### Required action
Nothing but the lines from the start of the entries through the line holding "green cross: (322, 191)" is to be repeated, exactly and with pictures excluded.

__________________________________________________

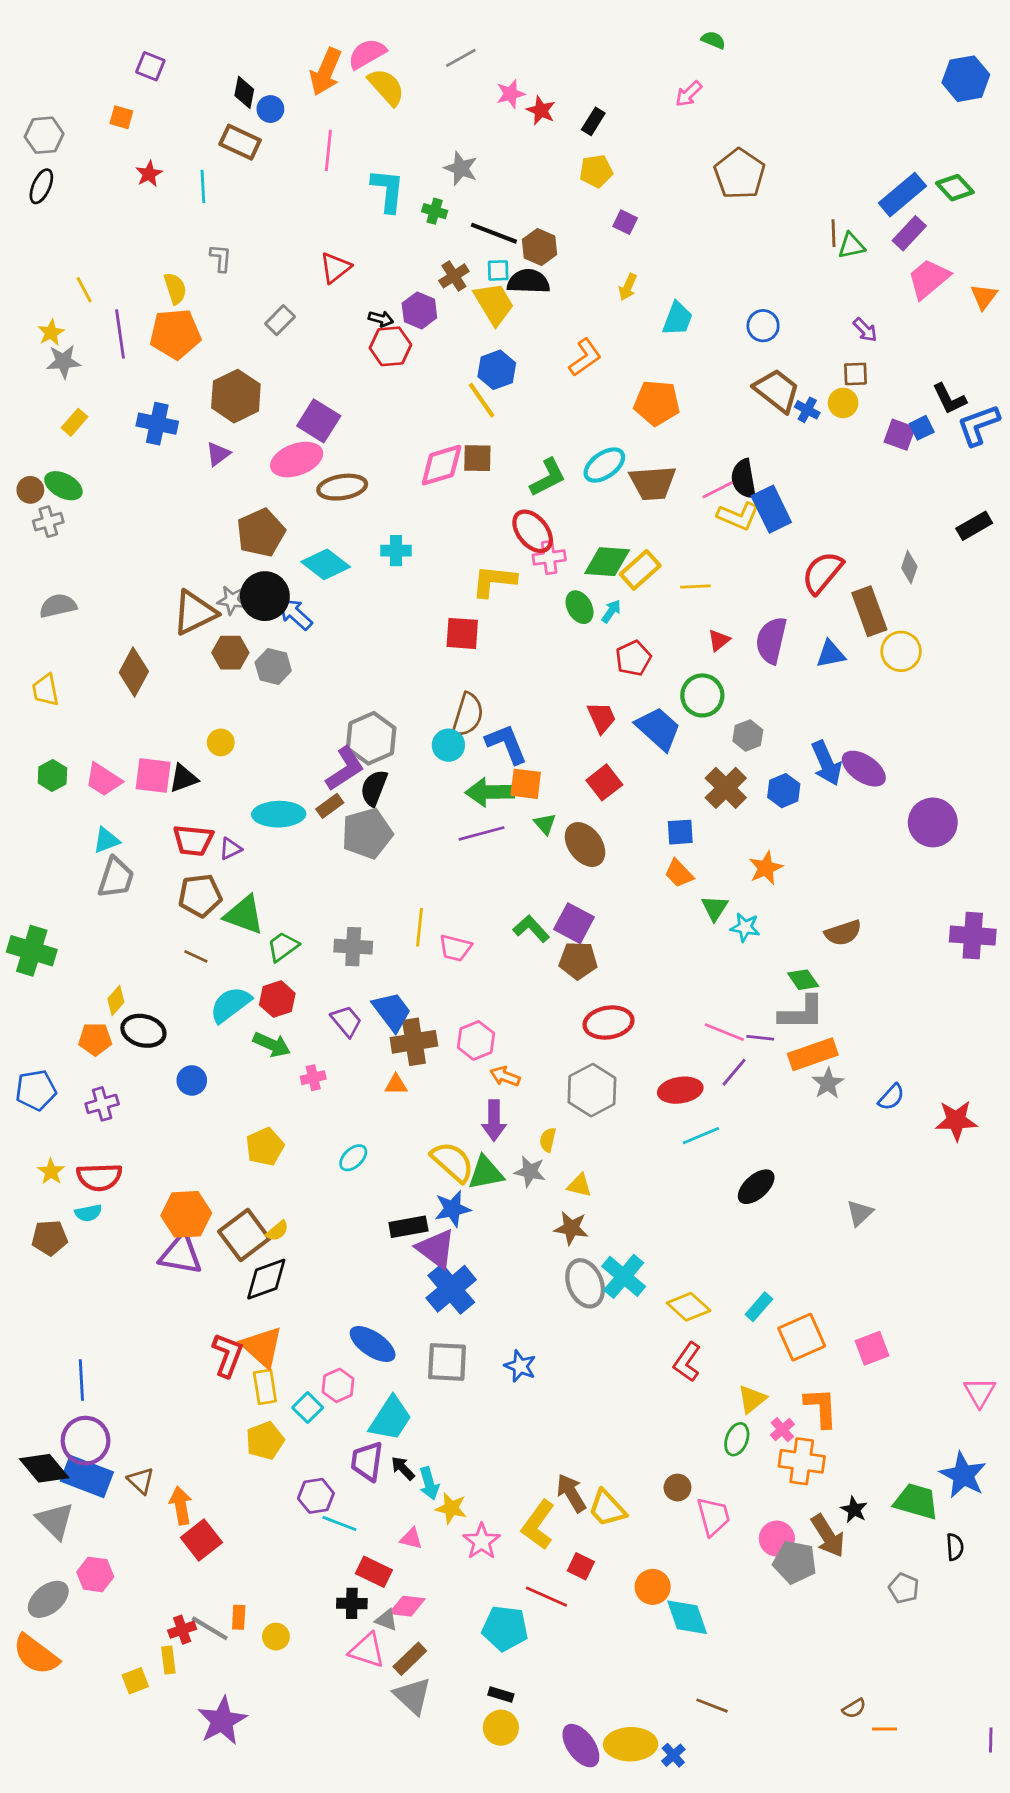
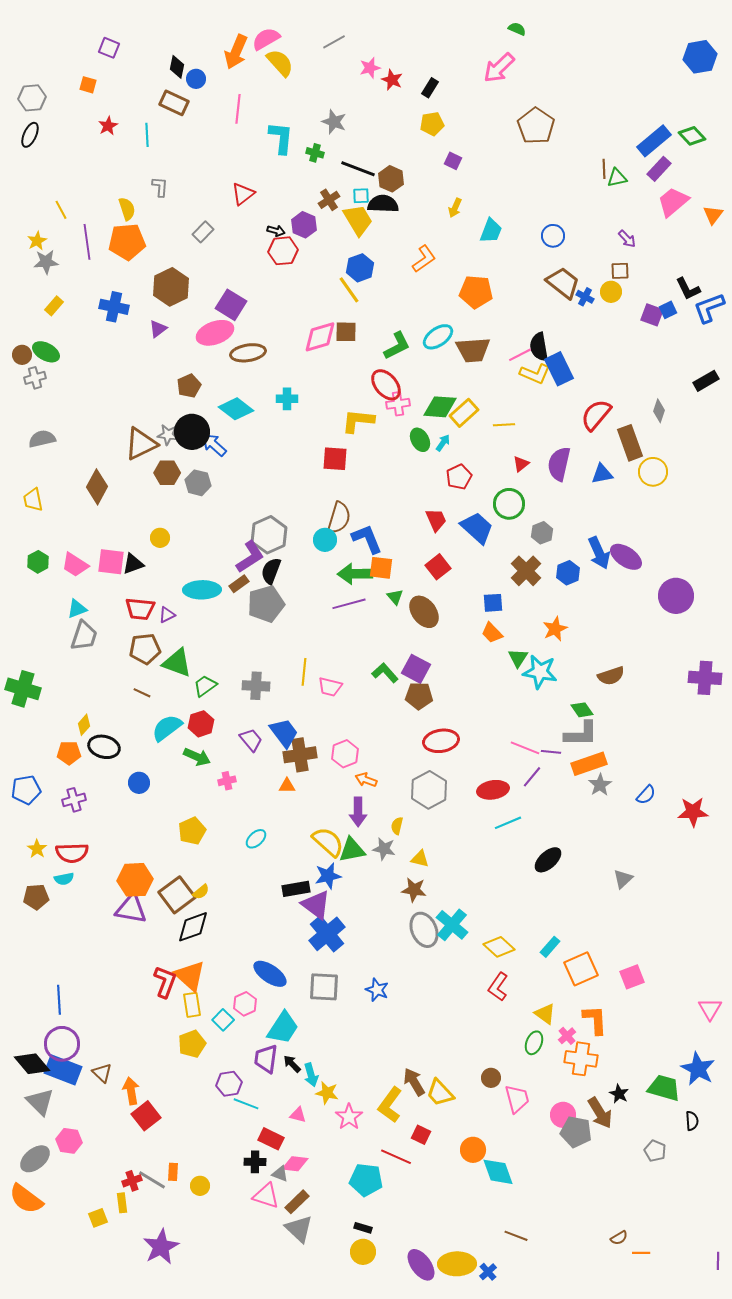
pink arrow: (689, 94) -> (499, 68), size x1.6
brown pentagon: (261, 533) -> (189, 386), size x0.7
cyan star: (745, 927) -> (540, 672), size x1.6
yellow triangle: (752, 1399) -> (545, 1014), turned -45

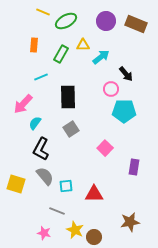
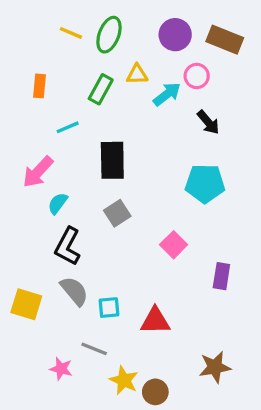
yellow line: (43, 12) -> (71, 33), moved
green ellipse: (66, 21) -> (109, 35), turned -40
orange rectangle: (34, 45) -> (40, 86), moved
pink circle: (111, 89) -> (197, 76), moved
pink star: (44, 233) -> (61, 369), moved

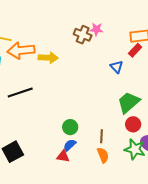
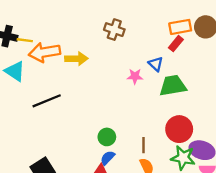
pink star: (96, 29) -> (135, 76), moved
green trapezoid: (129, 102) -> (173, 86), moved, turned 35
red circle: (133, 124) -> (179, 129), size x1.5

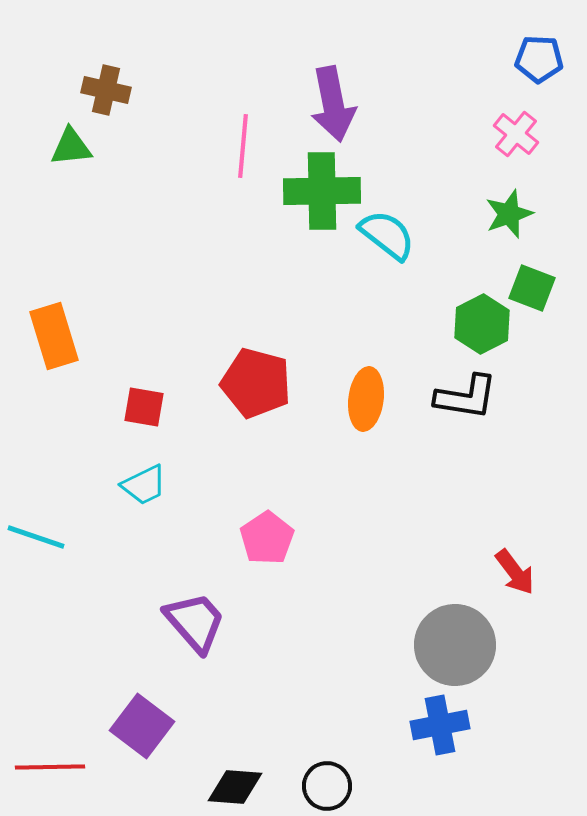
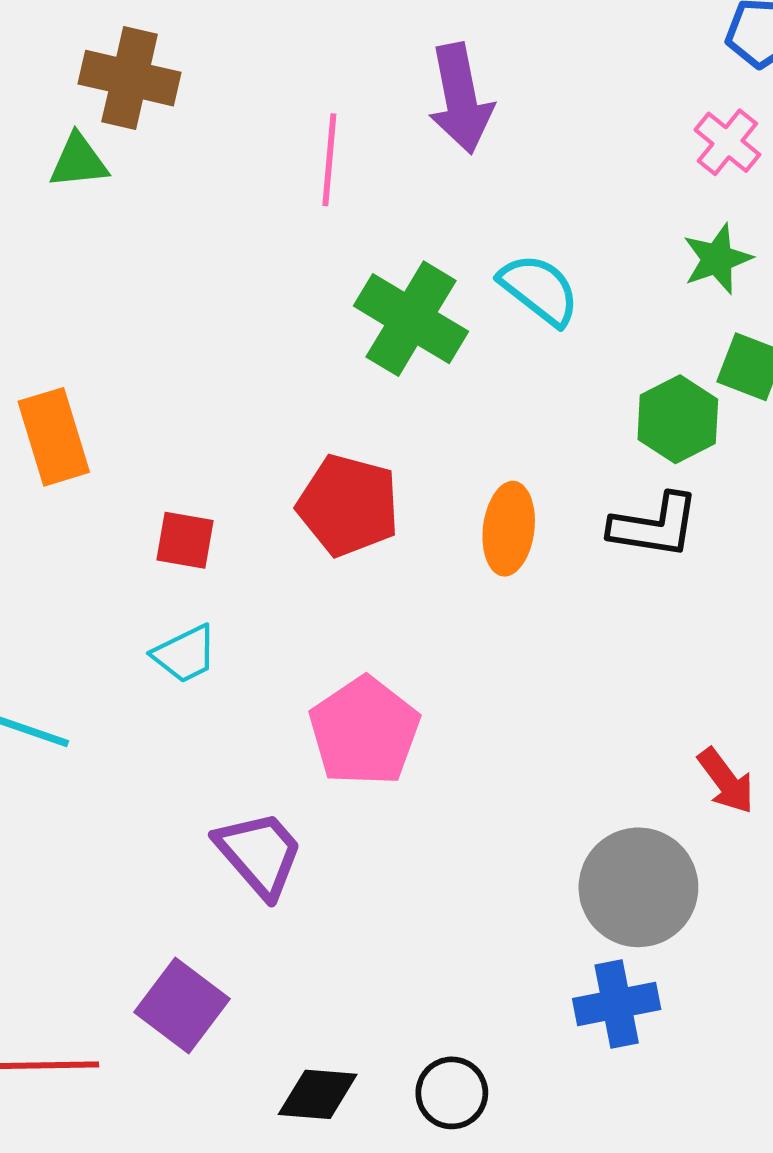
brown cross: (106, 90) -> (130, 78), size x1.4
green cross: (322, 191) -> (411, 319), moved, turned 32
pink pentagon: (267, 538) -> (364, 731), size x1.4

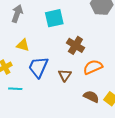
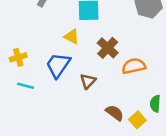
yellow triangle: (23, 45) -> (72, 37), moved
orange semicircle: (93, 67) -> (134, 66), moved

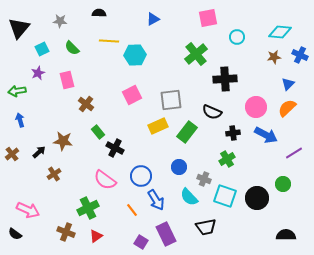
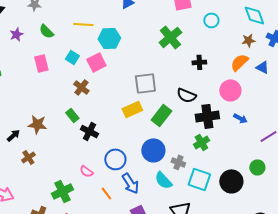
cyan diamond: (280, 32) -> (254, 15), turned 65
cyan square: (42, 49) -> (72, 57), moved, turned -32
purple star: (38, 73) -> (16, 34), moved
black cross: (225, 79) -> (199, 62), size x0.6
blue triangle: (288, 84) -> (262, 67), turned -48
pink square: (132, 95) -> (96, 62), moved
brown cross: (86, 104) -> (81, 87), moved
orange semicircle: (287, 108) -> (239, 62), moved
black cross: (233, 133) -> (207, 116), size x1.6
blue arrow: (266, 135) -> (240, 118), size x0.6
blue circle: (179, 167) -> (153, 150), size x1.5
pink semicircle: (105, 180) -> (86, 171), moved, size x0.6

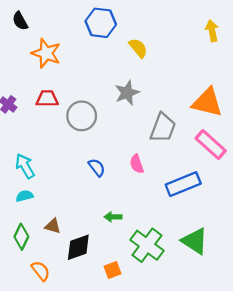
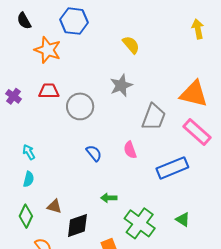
blue hexagon: (101, 23) -> (74, 21), moved
cyan arrow: (25, 166) -> (29, 152), size x0.7
cyan semicircle: (25, 196) -> (29, 179), turned 119
green triangle: (195, 241) -> (183, 219), size x0.6

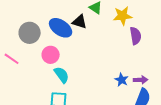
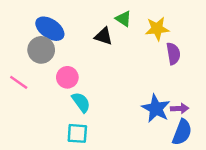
blue ellipse: (61, 28) -> (50, 29), moved
blue star: (122, 80) -> (156, 108), size x1.6

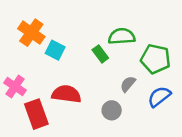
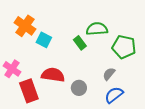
gray semicircle: (128, 84) -> (109, 74), moved
blue semicircle: (159, 97) -> (114, 95), moved
gray circle: (112, 110) -> (79, 88), moved

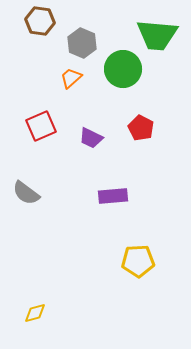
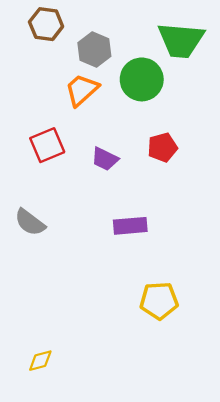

__________________________________________________

### Response
pink arrow: (689, 94) -> (499, 68), size x1.6
brown pentagon: (261, 533) -> (189, 386), size x0.7
cyan star: (745, 927) -> (540, 672), size x1.6
yellow triangle: (752, 1399) -> (545, 1014), turned -45

yellow line: (43, 12) -> (71, 33), moved
green ellipse: (66, 21) -> (109, 35), turned -40
orange rectangle: (34, 45) -> (40, 86), moved
pink circle: (111, 89) -> (197, 76), moved
pink star: (44, 233) -> (61, 369), moved

pink star: (96, 29) -> (135, 76), moved
green trapezoid: (129, 102) -> (173, 86), moved, turned 35
red circle: (133, 124) -> (179, 129), size x1.5

brown cross: (106, 90) -> (130, 78), size x1.4
green cross: (322, 191) -> (411, 319), moved, turned 32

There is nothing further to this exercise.